-- Entries shown follows --

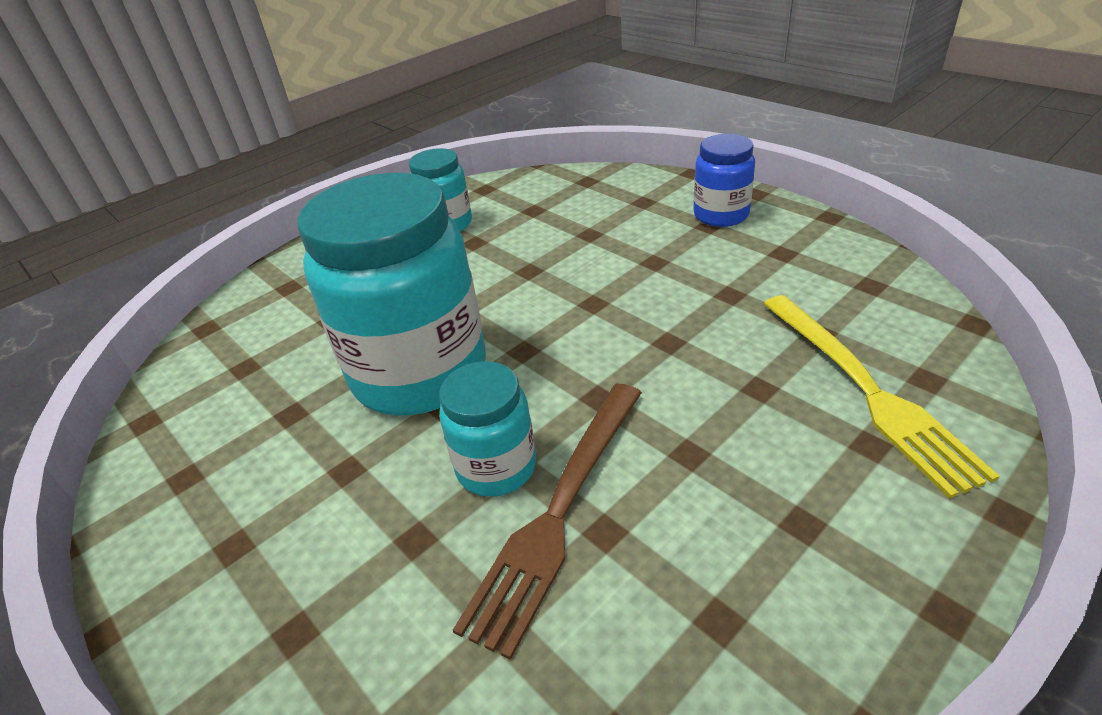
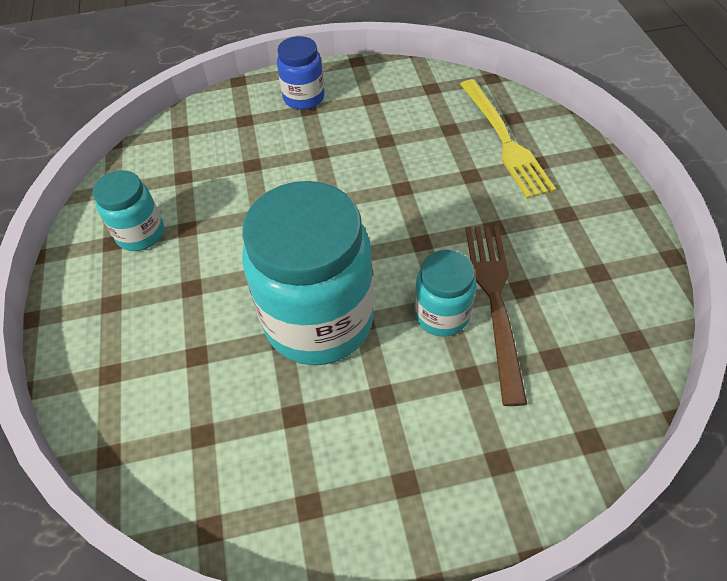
camera: 60 degrees left, 15 degrees up
(559, 511) = (495, 300): brown fork -> brown fork turned 150 degrees counterclockwise
(867, 390) = (504, 140): yellow fork -> yellow fork turned 60 degrees clockwise

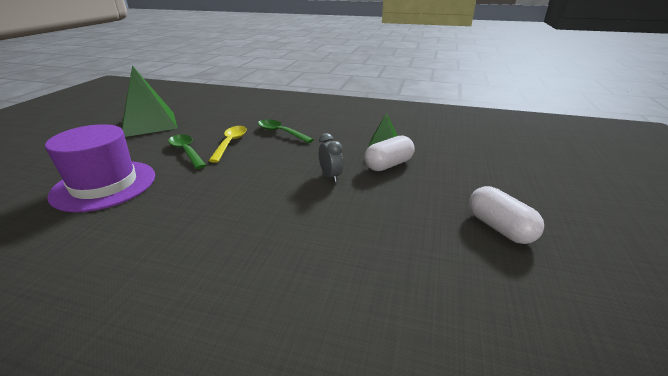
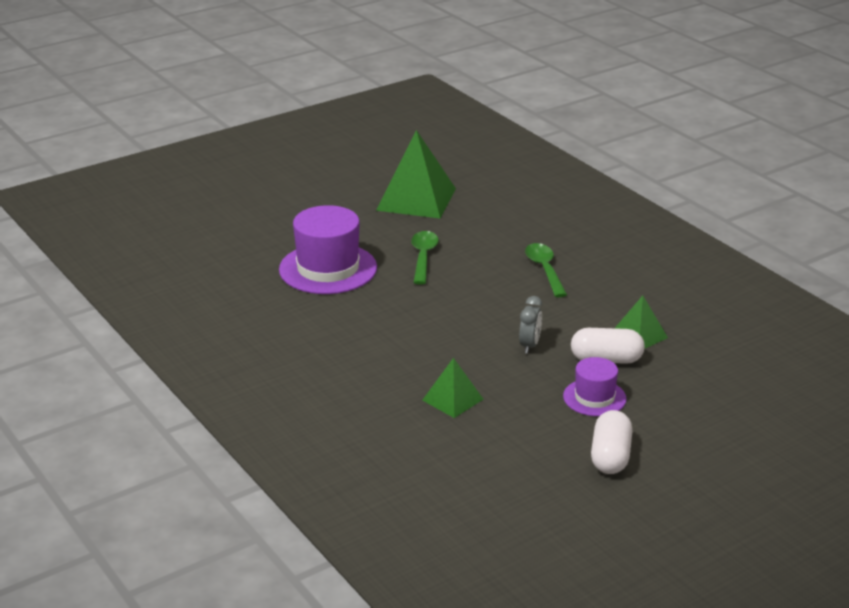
camera: 40 degrees right, 0 degrees up
(230, 143) = (475, 263): yellow spoon -> none
(328, 244) = (452, 399): none -> green pyramid
(420, 191) = (594, 397): none -> purple hat

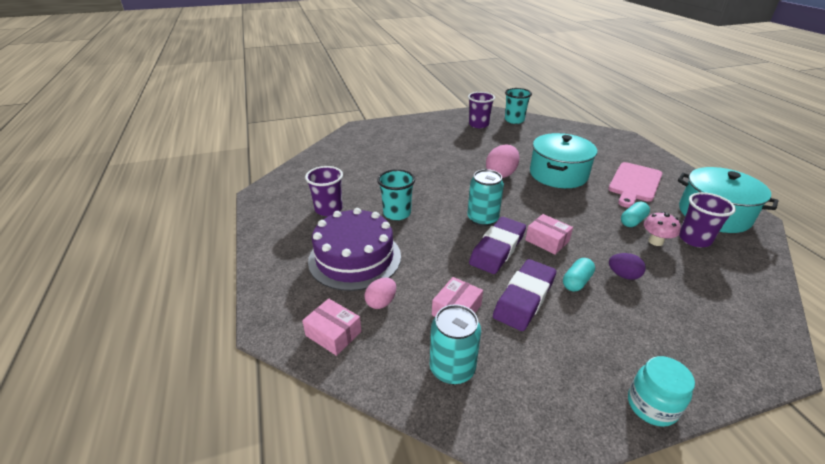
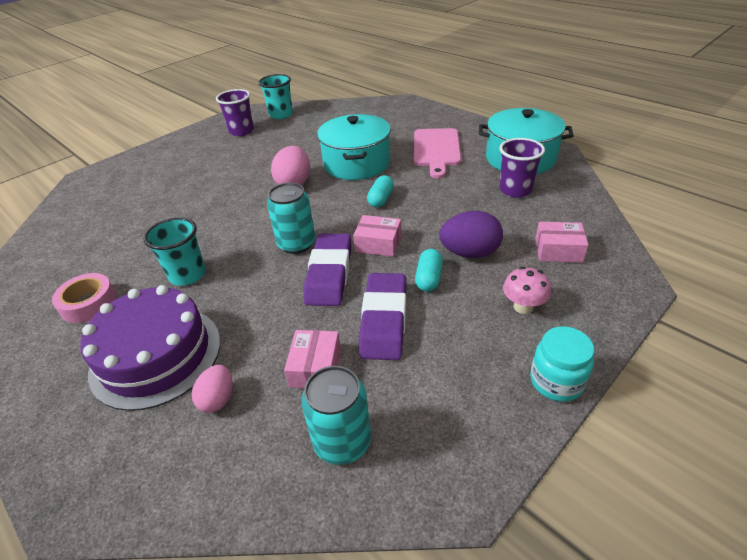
camera: 25 degrees left, 5 degrees up
(328, 209) = (89, 303): purple cup -> pink tape
(333, 333) = (171, 470): pink box -> pink box (558, 250)
(623, 275) = (469, 253): purple egg -> purple egg, size x1.63
(632, 221) = (452, 191): turquoise capsule -> turquoise capsule (381, 199)
(655, 241) = (483, 205): pink mushroom -> pink mushroom (523, 307)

-- Entries shown concluded --

• **Problem to work on**: Please let your answer be exactly the lines from the one holding "(632, 221) = (452, 191): turquoise" through the last line of the entries above, both ends included.

• **Response**:
(632, 221) = (452, 191): turquoise capsule -> turquoise capsule (381, 199)
(655, 241) = (483, 205): pink mushroom -> pink mushroom (523, 307)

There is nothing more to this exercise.